■ SUPPLIED MATERIAL
-=-=-=-=-

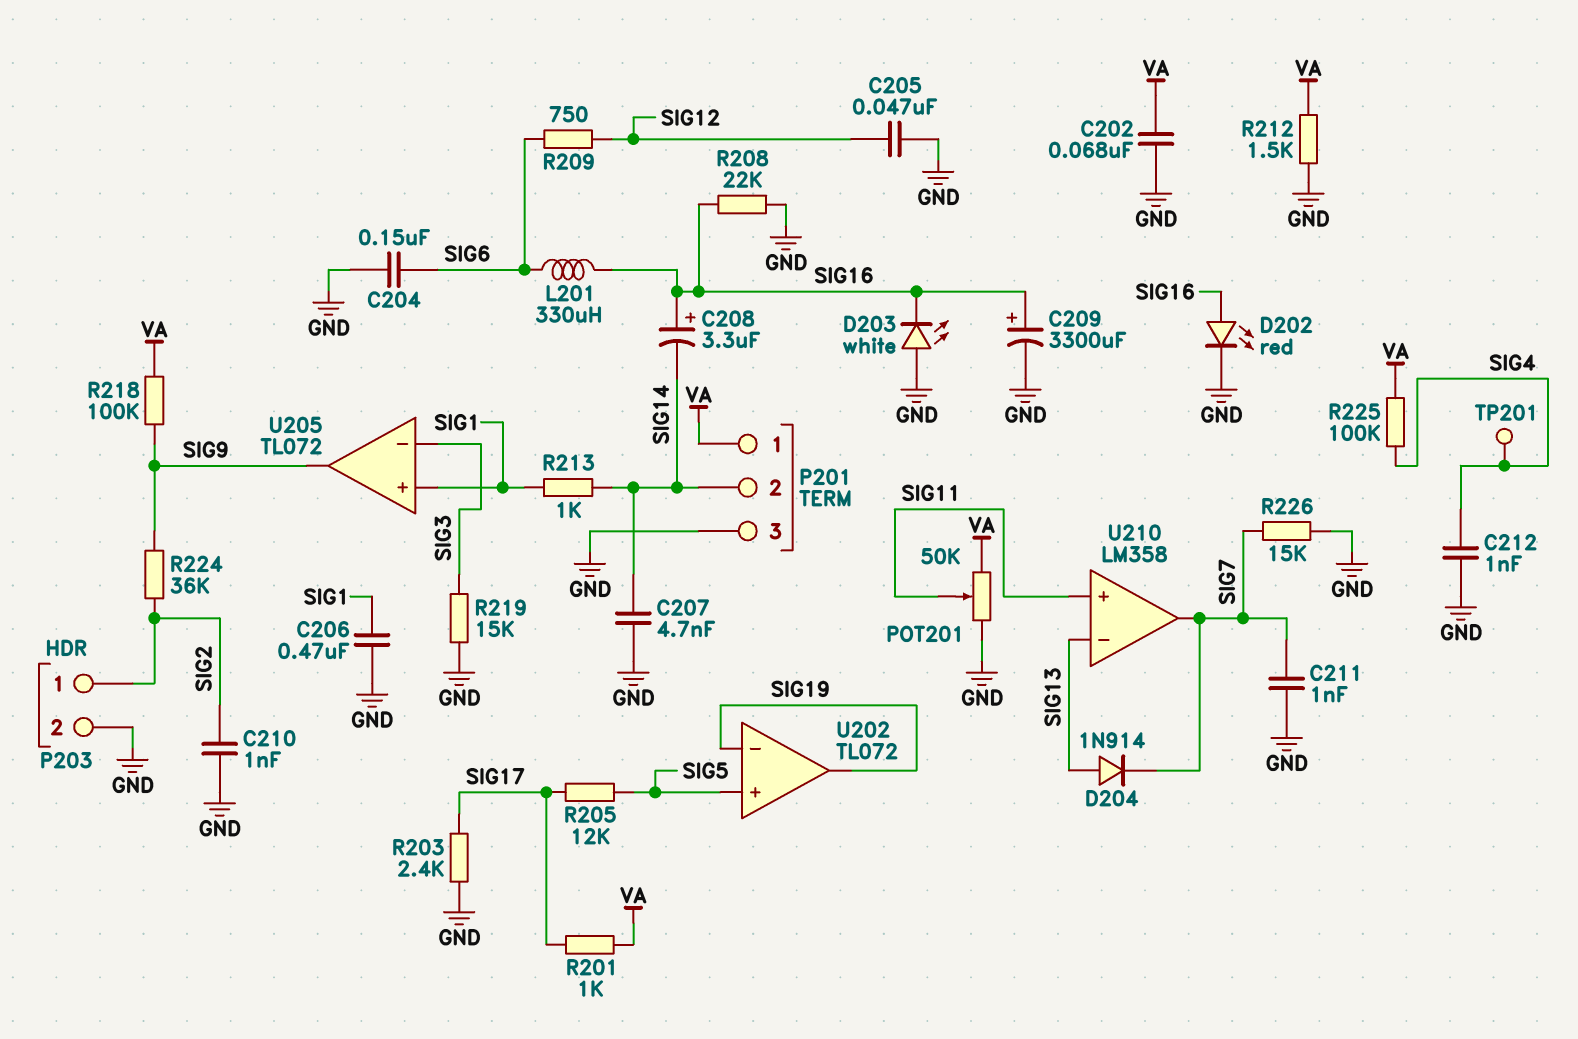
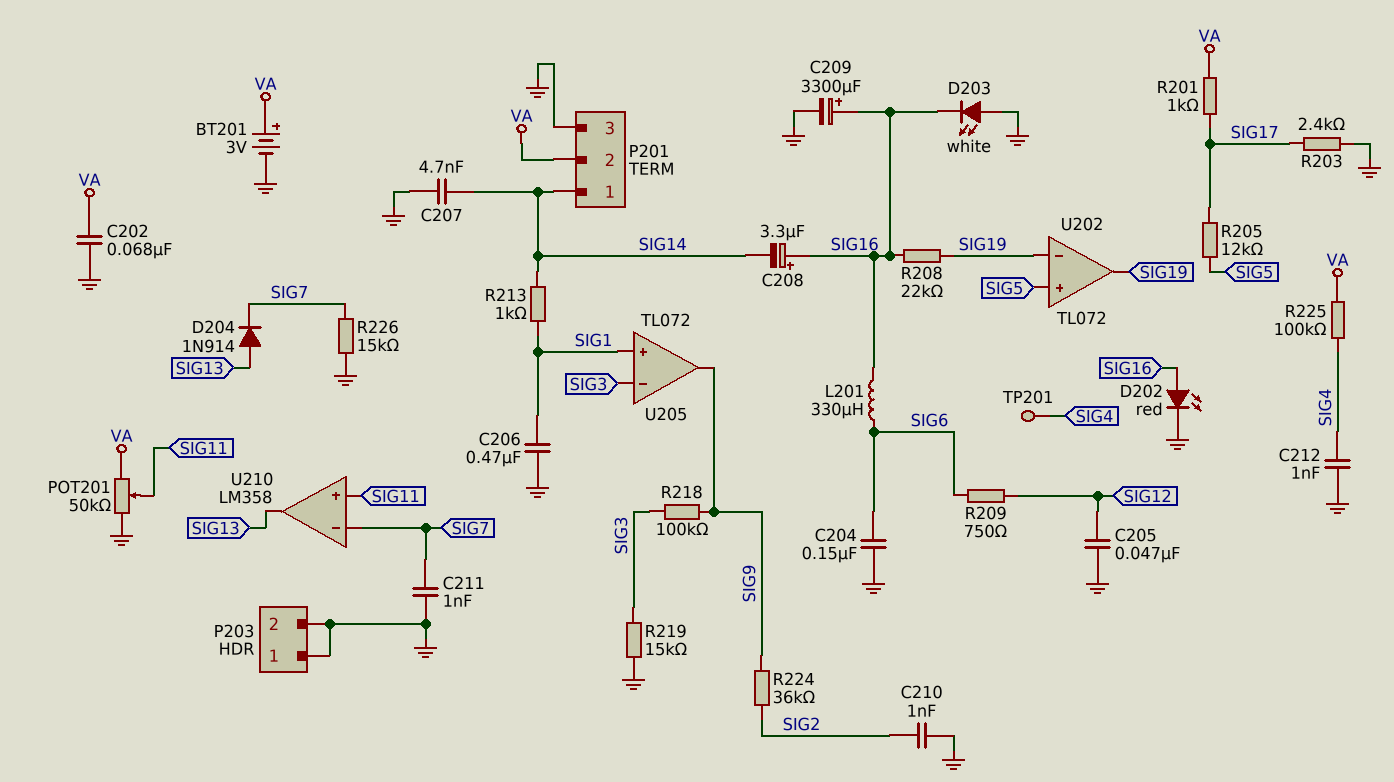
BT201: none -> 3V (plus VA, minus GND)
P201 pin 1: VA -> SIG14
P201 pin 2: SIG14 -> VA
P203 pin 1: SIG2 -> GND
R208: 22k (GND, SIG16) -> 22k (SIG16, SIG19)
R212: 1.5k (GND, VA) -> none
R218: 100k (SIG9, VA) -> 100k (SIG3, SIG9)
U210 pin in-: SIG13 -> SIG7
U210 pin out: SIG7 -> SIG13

-=-=-=-=-

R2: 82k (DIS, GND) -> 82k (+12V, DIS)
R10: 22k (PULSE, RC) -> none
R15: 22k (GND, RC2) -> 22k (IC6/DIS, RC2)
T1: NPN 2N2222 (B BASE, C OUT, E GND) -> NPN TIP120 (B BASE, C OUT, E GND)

-=-=-=-=-

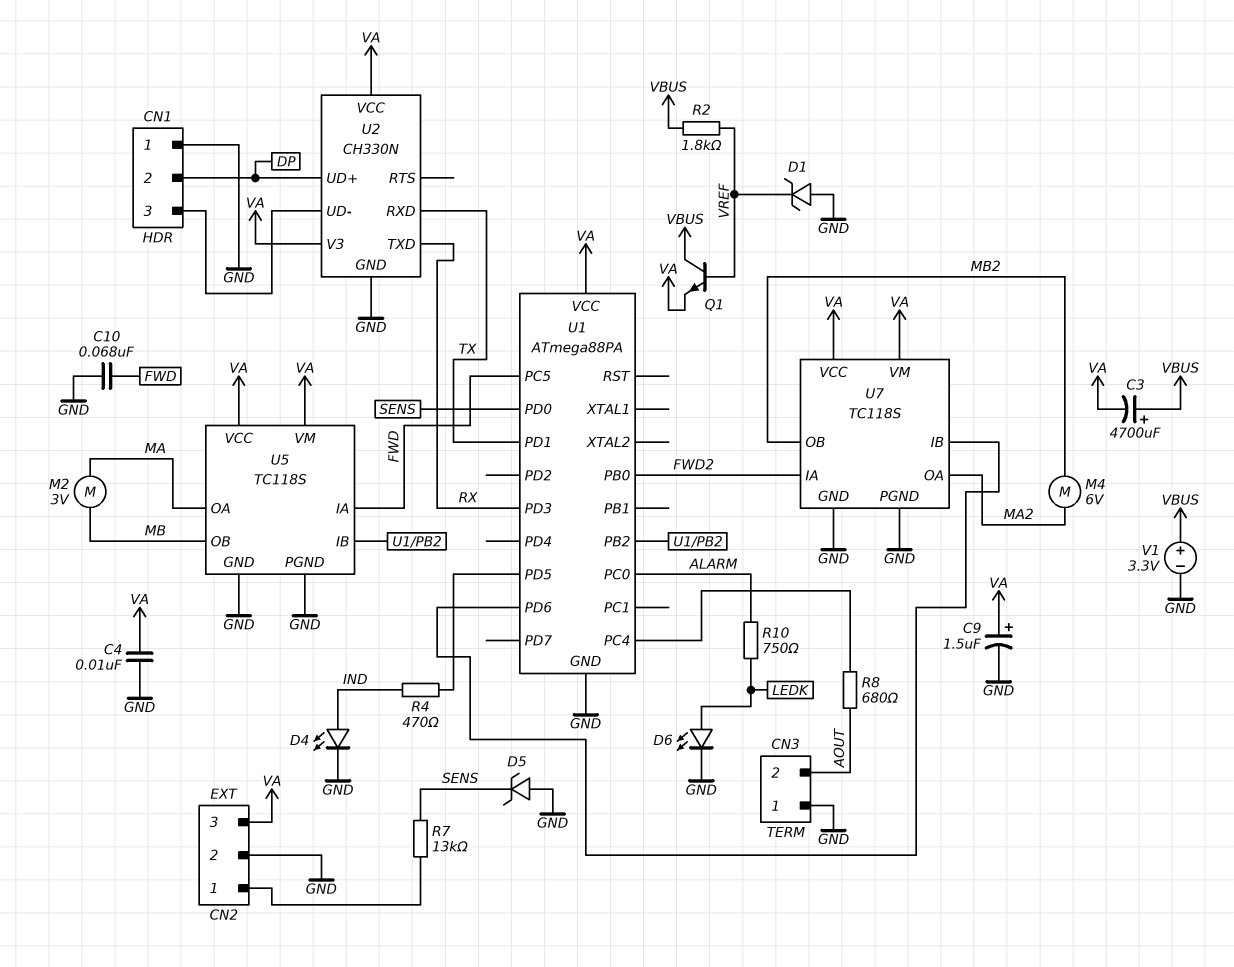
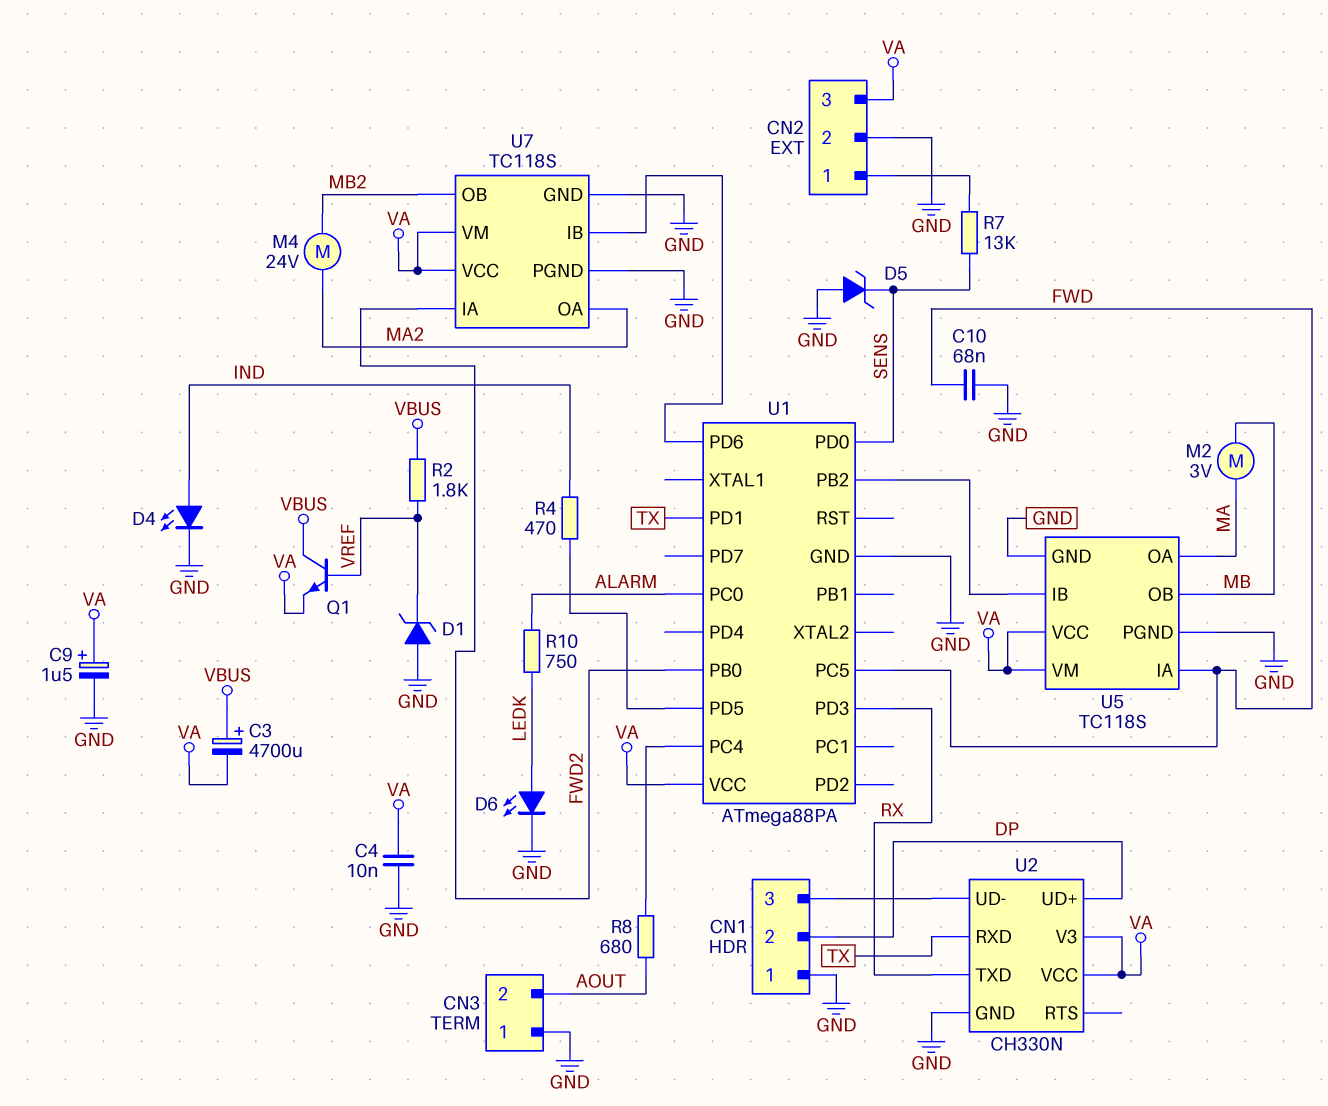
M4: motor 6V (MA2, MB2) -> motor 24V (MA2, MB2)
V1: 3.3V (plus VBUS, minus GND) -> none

-=-=-=-=-

■ WHAT NEEDS TO BE DONE
Out of the listing above, reproduce exactly the lines from the one with "R2: 82k (DIS, GND) -> 82k (+12V, DIS)" up to and including the one with "T1: NPN 2N2222".

■ RESULT
R2: 82k (DIS, GND) -> 82k (+12V, DIS)
R10: 22k (PULSE, RC) -> none
R15: 22k (GND, RC2) -> 22k (IC6/DIS, RC2)
T1: NPN 2N2222 (B BASE, C OUT, E GND) -> NPN TIP120 (B BASE, C OUT, E GND)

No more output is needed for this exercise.